◆ DATASET CONTENT ◆
──────────────────────────────

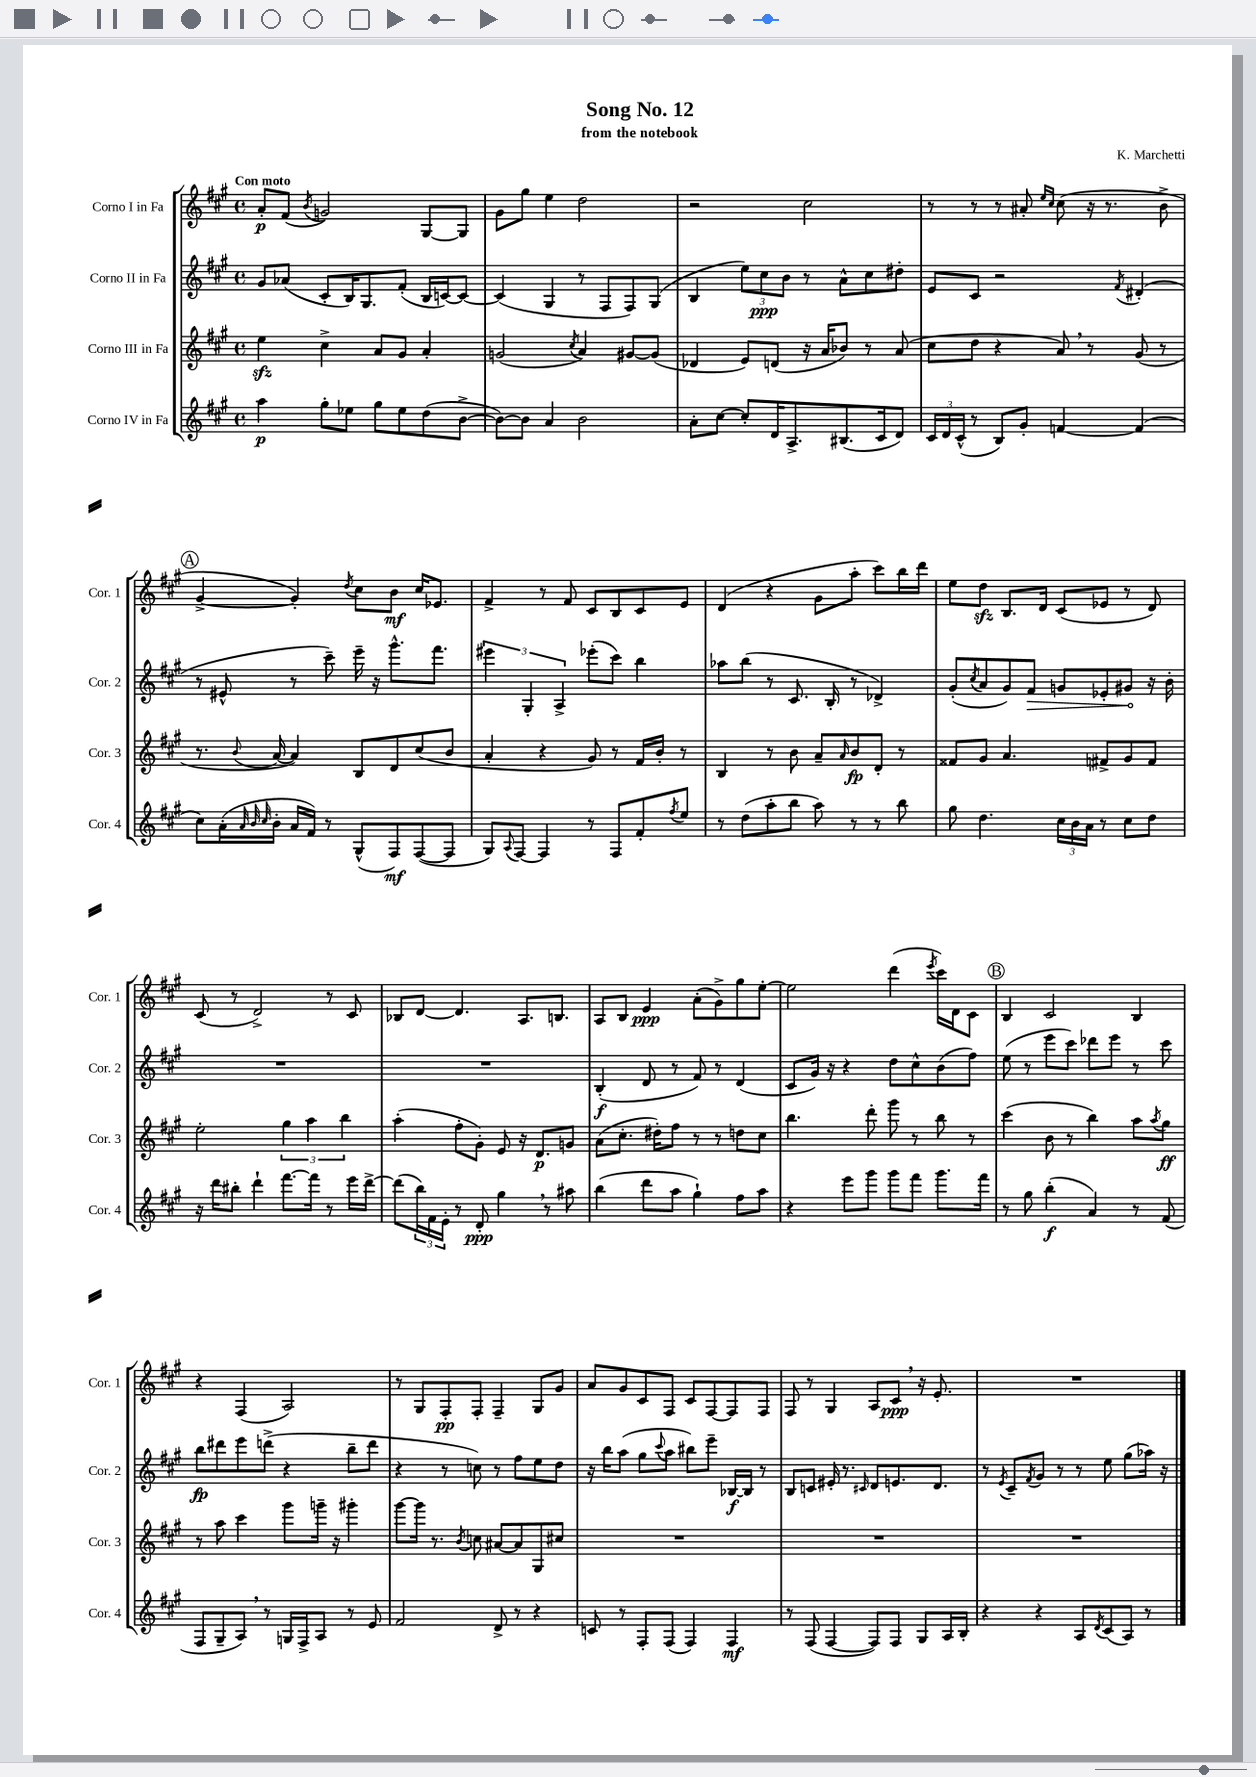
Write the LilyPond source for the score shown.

\header { title = "Song No. 12" composer = "K. Marchetti" subtitle = "from the notebook" }
<<
\new StaffGroup <<
\new Staff = "s0" \with { instrumentName = "Corno I in Fa" shortInstrumentName = "Cor. 1" } {
    \clef treble \key a \major \defaultTimeSignature \time 4/4 \tempo "Con moto"
    a'8-.\p fis'8( \acciaccatura { b'8 } g'2) gis8~ gis8 |
    gis'8 gis''8 e''4 d''2 |
    r2 cis''2 |
    r8 r8 r8 ais'8-. \grace { e''16 cis''16 } cis''8( r16 r8. b'8-> |
    \mark \markup { \circle "A" } gis'4~-> gis'4-.) \acciaccatura { d''8 } cis''8 b'8\mf cis''16 ees'8. |
    fis'4-> r8 fis'8 cis'8 b8 cis'8 e'8 |
    d'4( r4 gis'8 a''8-. cis'''8) b''16 d'''16 |
    e''8 d''8\sfz b8. d'16 cis'8( ees'8 r8 d'8) |
    cis'8( r8 d'2->) r8 cis'8 |
    bes8 d'8~ d'4. a8. b8. |
    a8 b8 e'4\ppp a'8-.( gis'8->) gis''8 e''8~-. |
    e''2 d'''4( \acciaccatura { e'''8 } cis'''16) d'16 cis'8 |
    \mark \markup { \circle "B" } b4 cis'2 b4 |
    r4 fis4( a2) |
    r8 gis8 fis8-.\pp fis8-. fis4-- gis8 gis'8 |
    a'8 gis'8 cis'8 fis8 cis'8 fis8~ fis8 fis8 |
    fis8 r8 gis4 a8 cis'8\ppp \breathe r16 e'8.-. |
    R1 \bar "|." |
}
\new Staff = "s1" \with { instrumentName = "Corno II in Fa" shortInstrumentName = "Cor. 2" } {
    \clef treble \key a \major \defaultTimeSignature \time 4/4
    gis'8 aes'8( cis'8-. b16) gis8. fis'8-.( b16 c'16~) c'8~ |
    c'4( gis4 r8 fis8 fis8) gis8( |
    b4 \tuplet 3/2 { e''8) cis''8\ppp b'8 } r8 a'8-^ cis''8 dis''8-. |
    e'8 cis'8 r2 \acciaccatura { fis'8 } dis'4-.( |
    \mark \markup { \circle "A" } r8 eis'8-^ r8 cis'''8--) e'''16-- r16 gis'''8.-^ fis'''8. |
    \tuplet 3/2 { eis'''4 gis4-. a4-> } ees'''8-.( cis'''8) b''4 |
    aes''8 b''8( r8 cis'8. b16-. r8 des'4->) |
    gis'8-.( \acciaccatura { cis''8 } a'8 gis'8) \once \override Hairpin.circled-tip = ##t fis'8\> g'8 ees'8-. gis'8\! r16 b'16-. |
    R1 |
    R1 |
    b4-.\f( d'8 r8 fis'8) r8 d'4( |
    cis'8 gis'16) r16 r4 d''8 cis''8-^ b'8( fis''8) |
    \mark \markup { \circle "B" } e''8( r8 e'''8 cis'''8) des'''8 e'''8 r8 cis'''8 |
    b''8\fp dis'''8 e'''8 d'''8->( r4 b''8-- d'''8 |
    r4 r8 c''8) r8 fis''8 e''8 d''8 |
    r16 b''16 a''8( gis''8 \appoggiatura { cis'''8 } a''8 bis''8) e'''8-- bes16~\f bes16 r8 |
    b8 c'8 eis'16-. r8. \grace { cis'16 } d'8 e'8. d'8. |
    r8 \acciaccatura { e'8 } cis'8-- \acciaccatura { fis'8 } gis'8 r8 r8 e''8 gis''8( aes''16) r16 \bar "|." |
}
\new Staff = "s2" \with { instrumentName = "Corno III in Fa" shortInstrumentName = "Cor. 3" } {
    \clef treble \key a \major \defaultTimeSignature \time 4/4
    e''4\sfz cis''4-> a'8 gis'8 a'4-. |
    g'2( \acciaccatura { cis''8 } a'4) gis'8~ gis'8( |
    des'4 e'8) d'8( r16 a'16 bes'8) r8 a'8( |
    cis''8 d''8 r4 a'8) \breathe r8 gis'8( r8 |
    \mark \markup { \circle "A" } r8. \appoggiatura { b'8 } a'16~ a'4) b8 d'8 cis''8( b'8 |
    a'4-. r4 gis'8) r8 fis'16 b'16-. r8 |
    b4 r8 b'8 a'8-- \grace { a'16 } b'8\fp d'8-. r8 |
    fisis'8 gis'8 a'4. fis'8-> gis'8 fis'8 |
    e''2-. \tuplet 3/2 { gis''4 a''4 b''4 } |
    a''4-.( fis''8-. gis'8-.) e'8 r16 d'8.\p g'8 |
    a'8( cis''8.-. dis''16-.) fis''8 r8 r8 d''8 cis''8 |
    b''4. d'''8-. gis'''8 r8 b''8 r8 |
    \mark \markup { \circle "B" } cis'''4( b'8 r8 b''4) a''8 \acciaccatura { a''8 } gis''8\ff |
    r8 a''8 cis'''4 gis'''8 g'''16-- r16 gis'''4-. |
    gis'''8~ gis'''16 r8. \acciaccatura { b'8 } c''8 ais'8~ ais'8 gis8 cis''8 |
    R1 |
    R1 |
    R1 \bar "|." |
}
\new Staff = "s3" \with { instrumentName = "Corno IV in Fa" shortInstrumentName = "Cor. 4" } {
    \clef treble \key a \major \defaultTimeSignature \time 4/4
    a''4\p gis''8-. ees''8 gis''8 ees''8 d''8( b'8~-> |
    b'8~) b'8 a'4 b'2 |
    a'8-. cis''8~ cis''8-. d'16 a8.-> bis8.( cis'16 d'8) |
    \tuplet 3/2 { cis'16 d'16 cis'16-^( } r8 b8) gis'8-. f'4~ f'4( |
    \mark \markup { \circle "A" } cis''8) a'16-.( \grace { a'32 b'32 cis''32 } b'16-. a'16 fis'16) r8 gis8-^( fis8\mf) fis8~( fis8 |
    gis8) \appoggiatura { a8 } fis8~ fis4 r8 fis8 fis'8-. \acciaccatura { fis''8 } e''8 |
    r8 d''8( a''8-. b''8 a''8) r8 r8 b''8 |
    gis''8 d''4. \tuplet 3/2 { cis''16 b'16 a'16 } r8 cis''8 d''8 |
    r16 d'''16 bis''8-. d'''4-! fis'''8.~ fis'''16 r8 e'''16 d'''16~-> |
    d'''8( \tuplet 3/2 { b''16) fis'16 e'16-. } r8 d'8-.\ppp gis''4 \breathe r8 ais''8 |
    b''4( d'''8 a''8 gis''4-!) fis''8 a''8 |
    r4 e'''8 gis'''8 gis'''8 fis'''8 gis'''8. fis'''16 |
    \mark \markup { \circle "B" } r8 gis''8 b''4-.\f( a'4) r8 fis'8( |
    fis8 gis8-- a8) \breathe r8 g16 fis16-> a8 r8 e'8 |
    fis'2 d'8-> r8 r4 |
    c'8 r8 fis8-. fis8( fis4) fis4\mf |
    r8 fis8( fis4~ fis8) fis8 gis8 a16 b16-. |
    r4 r4 a8 \acciaccatura { d'8 } cis'8( a8) r8 \bar "|." |
}
>>
>>
\layout { \context { \Score \remove "Bar_number_engraver" } }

──────────────────────────────

Which lines in the entries above contain the word "Corno"? Gather each one and copy it in full.

◆ RESULT OF THE TASK ◆
\new Staff = "s0" \with { instrumentName = "Corno I in Fa" shortInstrumentName = "Cor. 1" } {
\new Staff = "s1" \with { instrumentName = "Corno II in Fa" shortInstrumentName = "Cor. 2" } {
\new Staff = "s2" \with { instrumentName = "Corno III in Fa" shortInstrumentName = "Cor. 3" } {
\new Staff = "s3" \with { instrumentName = "Corno IV in Fa" shortInstrumentName = "Cor. 4" } {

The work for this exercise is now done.